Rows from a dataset
......
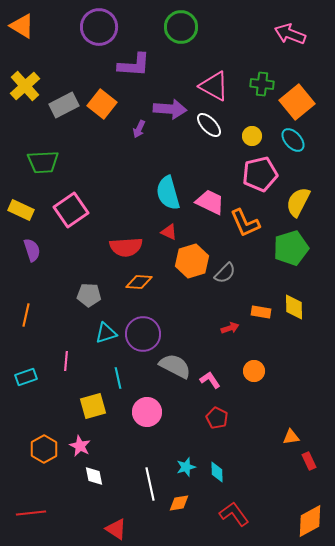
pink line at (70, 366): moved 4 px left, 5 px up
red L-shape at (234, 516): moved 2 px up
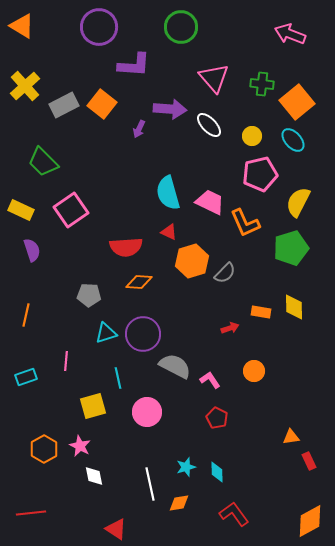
pink triangle at (214, 86): moved 8 px up; rotated 20 degrees clockwise
green trapezoid at (43, 162): rotated 48 degrees clockwise
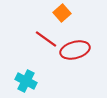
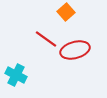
orange square: moved 4 px right, 1 px up
cyan cross: moved 10 px left, 6 px up
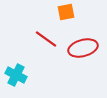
orange square: rotated 30 degrees clockwise
red ellipse: moved 8 px right, 2 px up
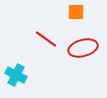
orange square: moved 10 px right; rotated 12 degrees clockwise
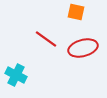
orange square: rotated 12 degrees clockwise
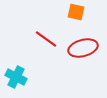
cyan cross: moved 2 px down
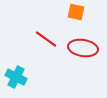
red ellipse: rotated 24 degrees clockwise
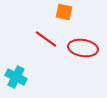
orange square: moved 12 px left
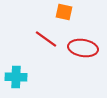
cyan cross: rotated 25 degrees counterclockwise
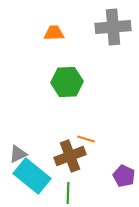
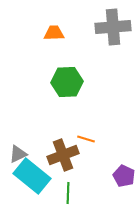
brown cross: moved 7 px left, 1 px up
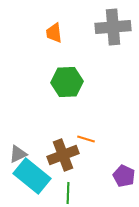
orange trapezoid: rotated 95 degrees counterclockwise
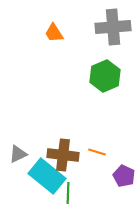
orange trapezoid: rotated 25 degrees counterclockwise
green hexagon: moved 38 px right, 6 px up; rotated 20 degrees counterclockwise
orange line: moved 11 px right, 13 px down
brown cross: rotated 28 degrees clockwise
cyan rectangle: moved 15 px right
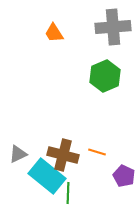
brown cross: rotated 8 degrees clockwise
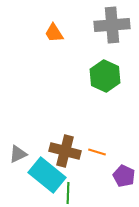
gray cross: moved 1 px left, 2 px up
green hexagon: rotated 12 degrees counterclockwise
brown cross: moved 2 px right, 4 px up
cyan rectangle: moved 1 px up
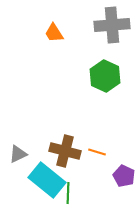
cyan rectangle: moved 5 px down
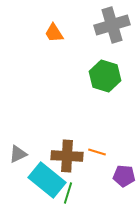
gray cross: rotated 12 degrees counterclockwise
green hexagon: rotated 8 degrees counterclockwise
brown cross: moved 2 px right, 5 px down; rotated 12 degrees counterclockwise
purple pentagon: rotated 20 degrees counterclockwise
green line: rotated 15 degrees clockwise
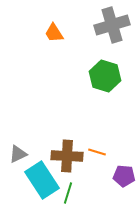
cyan rectangle: moved 5 px left; rotated 18 degrees clockwise
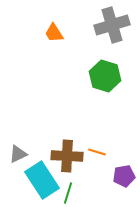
purple pentagon: rotated 15 degrees counterclockwise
......
Instruction |
Transcribe every line of the items above word for word, omitting the pictures.

The completed task |
pink line at (70, 366): moved 4 px left, 5 px up
red L-shape at (234, 516): moved 2 px up
pink triangle at (214, 86): moved 8 px up; rotated 20 degrees clockwise
green trapezoid at (43, 162): rotated 48 degrees clockwise
orange square: moved 4 px right, 1 px up
cyan cross: moved 10 px left, 6 px up
orange square: rotated 30 degrees clockwise
red ellipse: moved 8 px right, 2 px up
orange square: moved 10 px right; rotated 12 degrees clockwise
orange square: rotated 12 degrees clockwise
cyan cross: moved 2 px down
red ellipse: rotated 24 degrees clockwise
orange square: moved 12 px left
cyan cross: rotated 25 degrees counterclockwise
brown cross: moved 7 px left, 1 px up
orange trapezoid: rotated 95 degrees counterclockwise
orange trapezoid: rotated 25 degrees counterclockwise
green hexagon: moved 38 px right, 6 px up; rotated 20 degrees counterclockwise
orange line: moved 11 px right, 13 px down
brown cross: rotated 28 degrees clockwise
cyan rectangle: moved 15 px right
brown cross: rotated 8 degrees clockwise
gray cross: moved 1 px left, 2 px up
green hexagon: rotated 12 degrees counterclockwise
brown cross: moved 2 px right, 4 px up
cyan rectangle: moved 1 px up
cyan rectangle: moved 5 px down
gray cross: rotated 12 degrees counterclockwise
green hexagon: rotated 8 degrees counterclockwise
brown cross: moved 2 px right, 5 px down; rotated 12 degrees counterclockwise
purple pentagon: rotated 20 degrees counterclockwise
green line: rotated 15 degrees clockwise
cyan rectangle: moved 5 px left; rotated 18 degrees clockwise
purple pentagon: rotated 15 degrees counterclockwise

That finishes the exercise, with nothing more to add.